--- What is being asked ---
Print all the data below exactly, without images.

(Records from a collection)
- - - - - - -
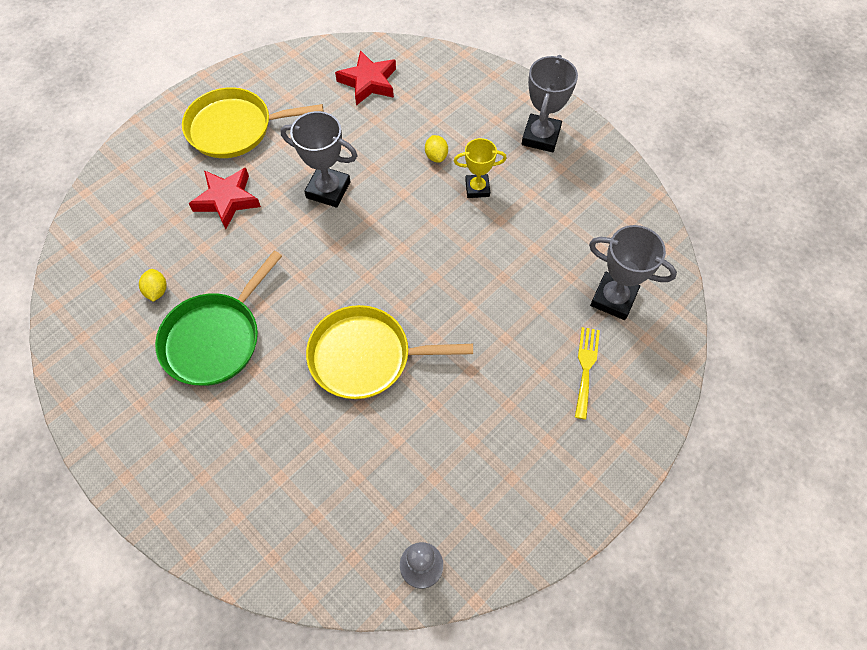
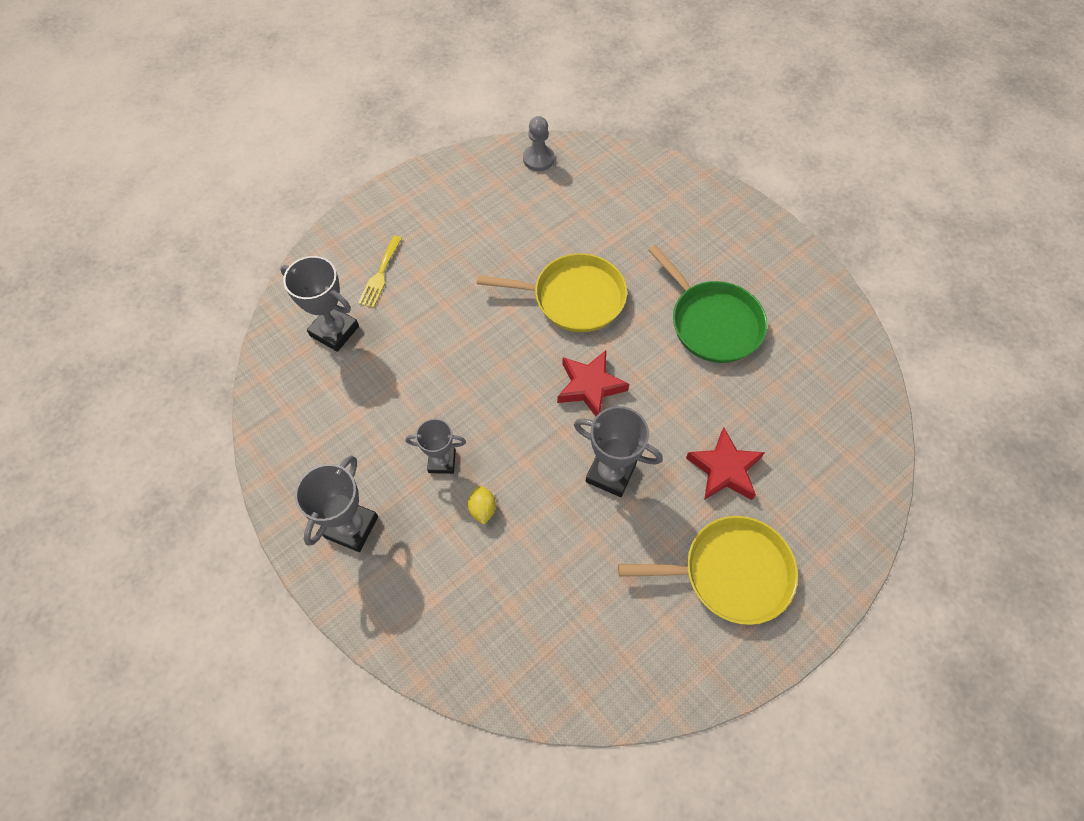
camera: 175 degrees left, 0 degrees up
(157, 291) = (778, 372): yellow lemon -> none
(215, 339) = (712, 323): green pan -> green pan turned 105 degrees clockwise
(368, 82) = (558, 637): red star -> red star (590, 386)
(477, 188) = (442, 461): yellow trophy -> grey trophy

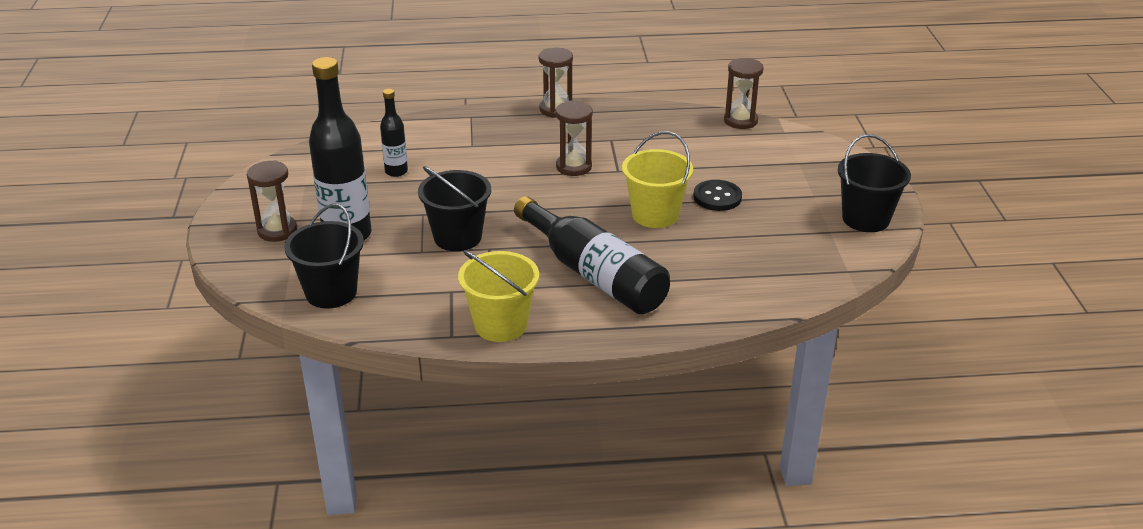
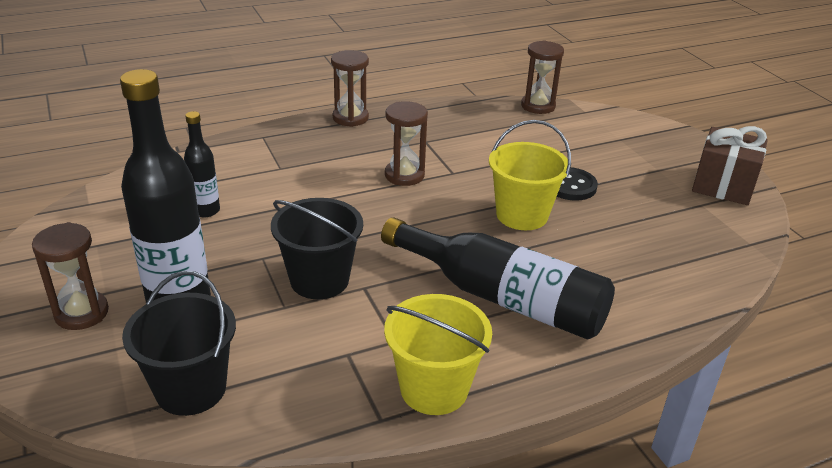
camera: 20 degrees left, 0 degrees up
(865, 219) = (723, 186): black bucket -> brown gift

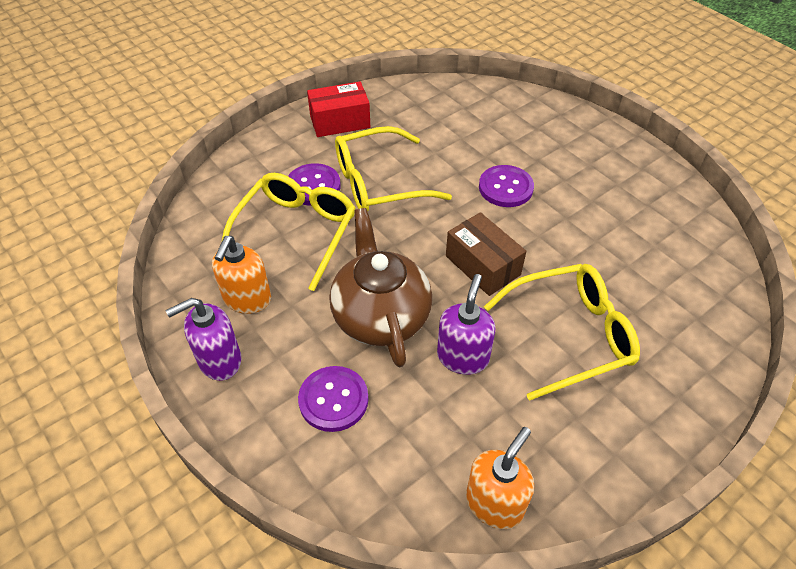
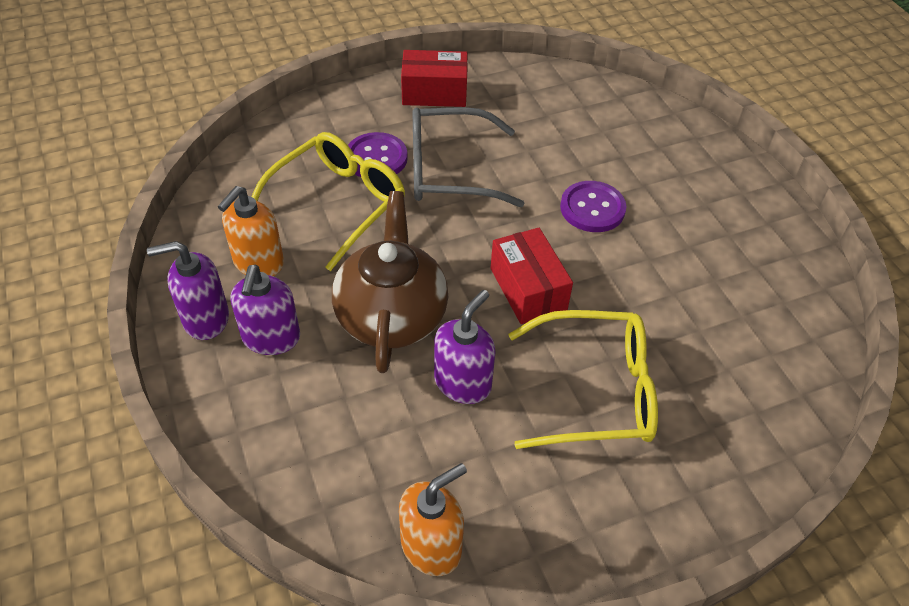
camera: 15 degrees right, 0 degrees up
(285, 362) = (271, 338): none -> purple soap dispenser
(333, 400) = (305, 390): purple button -> none
(377, 183) = (448, 170): yellow glasses -> grey glasses
(483, 265) = (528, 289): brown box -> red box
- - - - - - -
--- Expected answer ---
camera: 175 degrees left, 0 degrees up
(157, 291) = (778, 372): yellow lemon -> none
(215, 339) = (712, 323): green pan -> green pan turned 105 degrees clockwise
(368, 82) = (558, 637): red star -> red star (590, 386)
(477, 188) = (442, 461): yellow trophy -> grey trophy

camera: 20 degrees left, 0 degrees up
(865, 219) = (723, 186): black bucket -> brown gift

camera: 15 degrees right, 0 degrees up
(285, 362) = (271, 338): none -> purple soap dispenser
(333, 400) = (305, 390): purple button -> none
(377, 183) = (448, 170): yellow glasses -> grey glasses
(483, 265) = (528, 289): brown box -> red box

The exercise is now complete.